Reproduce the entries below, please. Keep every character the same.
-- Dataset records follows --
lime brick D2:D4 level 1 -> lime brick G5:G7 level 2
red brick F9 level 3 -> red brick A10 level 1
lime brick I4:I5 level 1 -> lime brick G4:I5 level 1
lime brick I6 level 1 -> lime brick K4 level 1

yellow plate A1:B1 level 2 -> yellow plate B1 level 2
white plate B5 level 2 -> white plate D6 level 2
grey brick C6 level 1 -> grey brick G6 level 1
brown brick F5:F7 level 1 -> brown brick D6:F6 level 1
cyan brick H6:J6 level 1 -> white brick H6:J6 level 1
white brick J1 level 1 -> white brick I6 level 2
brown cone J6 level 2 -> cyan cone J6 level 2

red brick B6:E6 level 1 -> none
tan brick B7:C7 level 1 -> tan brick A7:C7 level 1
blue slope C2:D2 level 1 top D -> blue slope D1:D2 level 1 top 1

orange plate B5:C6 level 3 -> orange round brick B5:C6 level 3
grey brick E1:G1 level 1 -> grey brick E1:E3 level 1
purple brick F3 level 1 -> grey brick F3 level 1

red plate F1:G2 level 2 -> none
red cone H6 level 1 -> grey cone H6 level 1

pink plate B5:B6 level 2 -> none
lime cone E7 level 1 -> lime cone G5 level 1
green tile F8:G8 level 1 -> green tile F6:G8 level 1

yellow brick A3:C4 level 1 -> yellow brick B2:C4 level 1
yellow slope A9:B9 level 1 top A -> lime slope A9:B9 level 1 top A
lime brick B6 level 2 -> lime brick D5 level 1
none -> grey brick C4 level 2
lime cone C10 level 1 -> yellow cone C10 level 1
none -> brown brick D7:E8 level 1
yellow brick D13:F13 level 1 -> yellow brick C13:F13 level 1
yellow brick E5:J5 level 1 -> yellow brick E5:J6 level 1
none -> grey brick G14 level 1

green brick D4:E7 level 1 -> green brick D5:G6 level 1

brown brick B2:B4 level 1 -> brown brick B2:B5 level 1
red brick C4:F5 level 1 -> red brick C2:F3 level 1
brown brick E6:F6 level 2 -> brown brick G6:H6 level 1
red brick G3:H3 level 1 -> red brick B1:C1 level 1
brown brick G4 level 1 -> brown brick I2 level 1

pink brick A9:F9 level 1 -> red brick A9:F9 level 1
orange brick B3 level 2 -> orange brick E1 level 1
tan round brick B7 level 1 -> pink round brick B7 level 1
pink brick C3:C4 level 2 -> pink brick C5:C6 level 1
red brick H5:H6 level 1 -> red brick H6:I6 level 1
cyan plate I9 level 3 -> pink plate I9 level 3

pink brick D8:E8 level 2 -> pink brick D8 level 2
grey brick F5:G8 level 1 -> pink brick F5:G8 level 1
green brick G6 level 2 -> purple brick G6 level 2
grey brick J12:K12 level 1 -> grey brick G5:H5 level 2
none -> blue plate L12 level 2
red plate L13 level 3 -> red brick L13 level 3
-- Dataset records concluded --
Response:
lime brick D2:D4 level 1 -> lime brick G5:G7 level 2
red brick F9 level 3 -> red brick A10 level 1
lime brick I4:I5 level 1 -> lime brick G4:I5 level 1
lime brick I6 level 1 -> lime brick K4 level 1

yellow plate A1:B1 level 2 -> yellow plate B1 level 2
white plate B5 level 2 -> white plate D6 level 2
grey brick C6 level 1 -> grey brick G6 level 1
brown brick F5:F7 level 1 -> brown brick D6:F6 level 1
cyan brick H6:J6 level 1 -> white brick H6:J6 level 1
white brick J1 level 1 -> white brick I6 level 2
brown cone J6 level 2 -> cyan cone J6 level 2

red brick B6:E6 level 1 -> none
tan brick B7:C7 level 1 -> tan brick A7:C7 level 1
blue slope C2:D2 level 1 top D -> blue slope D1:D2 level 1 top 1

orange plate B5:C6 level 3 -> orange round brick B5:C6 level 3
grey brick E1:G1 level 1 -> grey brick E1:E3 level 1
purple brick F3 level 1 -> grey brick F3 level 1

red plate F1:G2 level 2 -> none
red cone H6 level 1 -> grey cone H6 level 1

pink plate B5:B6 level 2 -> none
lime cone E7 level 1 -> lime cone G5 level 1
green tile F8:G8 level 1 -> green tile F6:G8 level 1

yellow brick A3:C4 level 1 -> yellow brick B2:C4 level 1
yellow slope A9:B9 level 1 top A -> lime slope A9:B9 level 1 top A
lime brick B6 level 2 -> lime brick D5 level 1
none -> grey brick C4 level 2
lime cone C10 level 1 -> yellow cone C10 level 1
none -> brown brick D7:E8 level 1
yellow brick D13:F13 level 1 -> yellow brick C13:F13 level 1
yellow brick E5:J5 level 1 -> yellow brick E5:J6 level 1
none -> grey brick G14 level 1

green brick D4:E7 level 1 -> green brick D5:G6 level 1

brown brick B2:B4 level 1 -> brown brick B2:B5 level 1
red brick C4:F5 level 1 -> red brick C2:F3 level 1
brown brick E6:F6 level 2 -> brown brick G6:H6 level 1
red brick G3:H3 level 1 -> red brick B1:C1 level 1
brown brick G4 level 1 -> brown brick I2 level 1

pink brick A9:F9 level 1 -> red brick A9:F9 level 1
orange brick B3 level 2 -> orange brick E1 level 1
tan round brick B7 level 1 -> pink round brick B7 level 1
pink brick C3:C4 level 2 -> pink brick C5:C6 level 1
red brick H5:H6 level 1 -> red brick H6:I6 level 1
cyan plate I9 level 3 -> pink plate I9 level 3

pink brick D8:E8 level 2 -> pink brick D8 level 2
grey brick F5:G8 level 1 -> pink brick F5:G8 level 1
green brick G6 level 2 -> purple brick G6 level 2
grey brick J12:K12 level 1 -> grey brick G5:H5 level 2
none -> blue plate L12 level 2
red plate L13 level 3 -> red brick L13 level 3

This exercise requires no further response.